→ Brief: Scan the records for "camera" and copy each line that contains it.

Spatial reasoning data
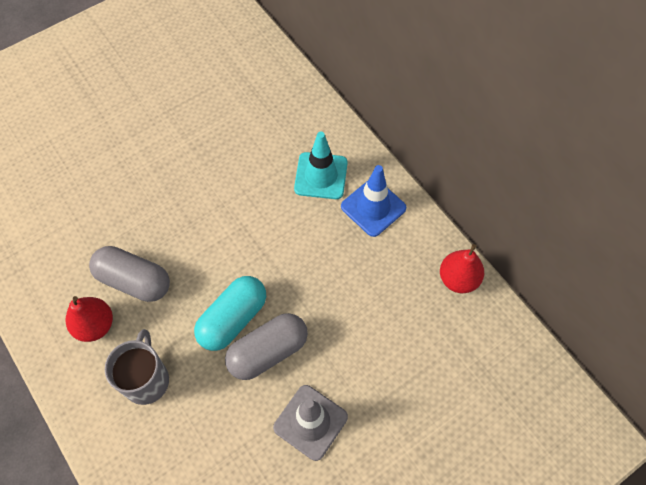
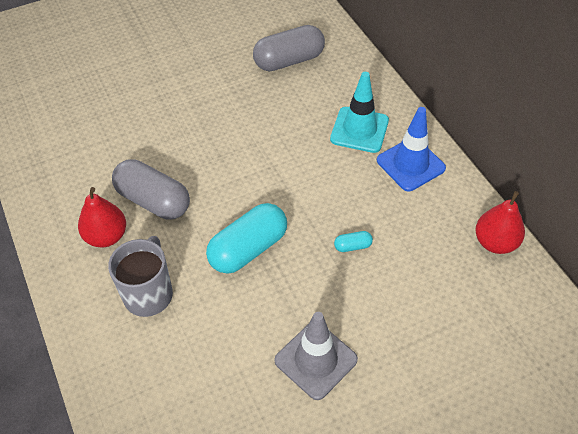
camera: 10 degrees right, 10 degrees down
grey capsule [225,313,308,380] -> grey capsule moved to [253,25,325,71]
none -> turquoise capsule [334,231,373,252]

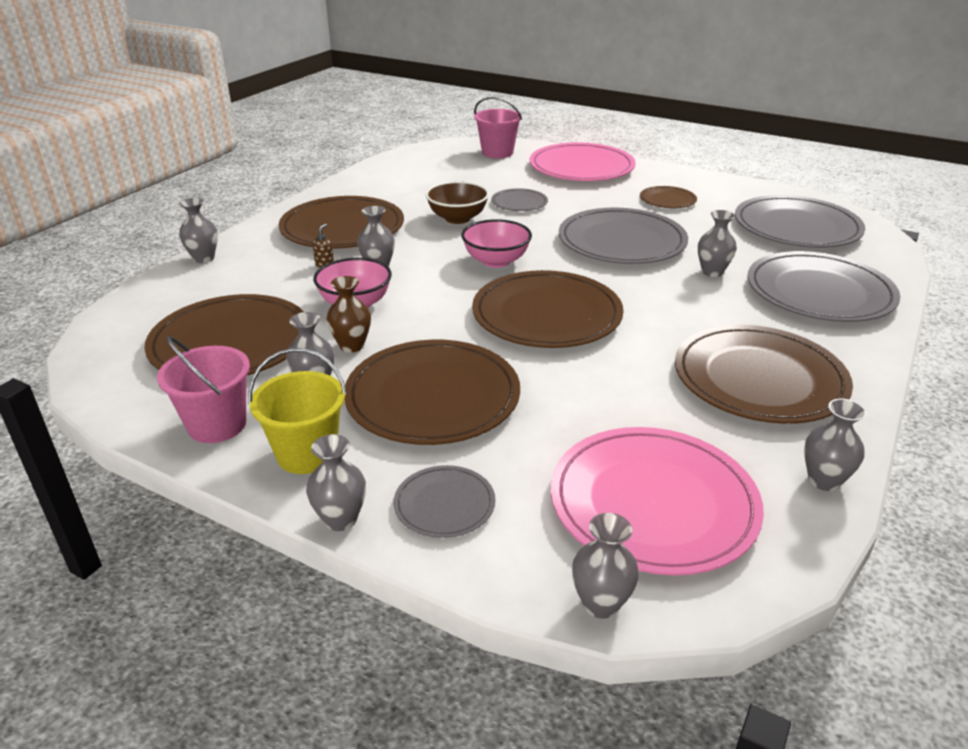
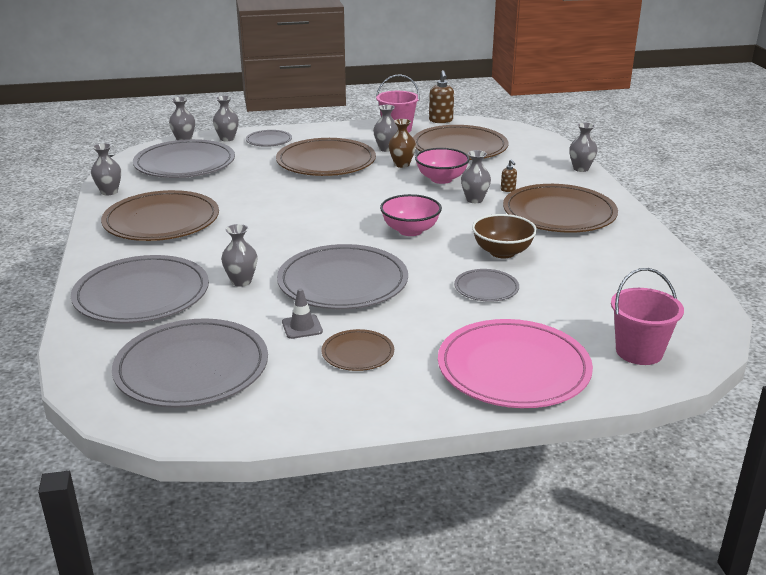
camera: 140 degrees right, 5 degrees down
yellow bucket [248,348,347,474] -> none
grey vase [306,434,366,531] -> grey vase moved to [213,96,239,142]
brown plate [472,270,624,348] -> none
pink plate [551,427,764,575] -> grey plate [133,139,235,178]
none -> grey traffic cone [282,288,323,339]
none -> brown soap dispenser [429,70,454,123]

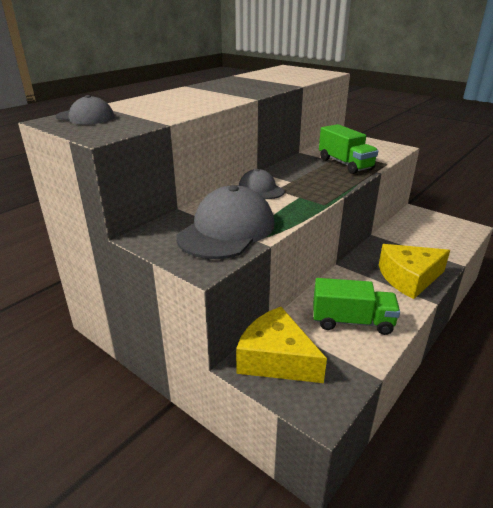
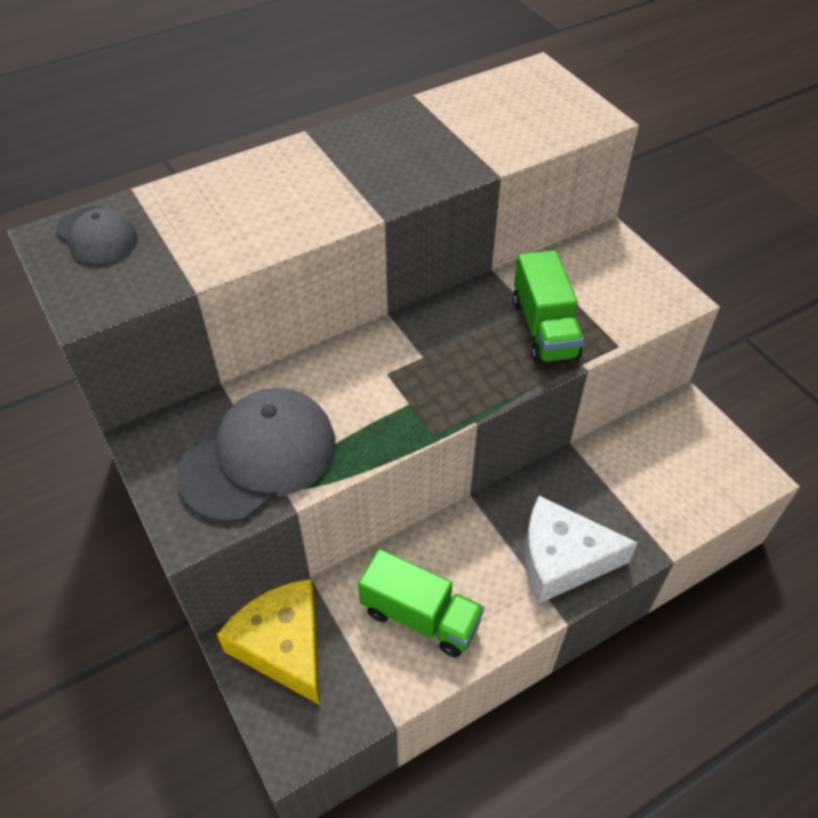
camera: 20 degrees right, 20 degrees up
grey cap [239,169,285,199] -> none
yellow cheese [379,244,450,299] -> white cheese [524,496,638,604]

→ Answer to this exercise:
camera: 10 degrees right, 10 degrees down
camera: 140 degrees right, 5 degrees down
camera: 20 degrees right, 20 degrees up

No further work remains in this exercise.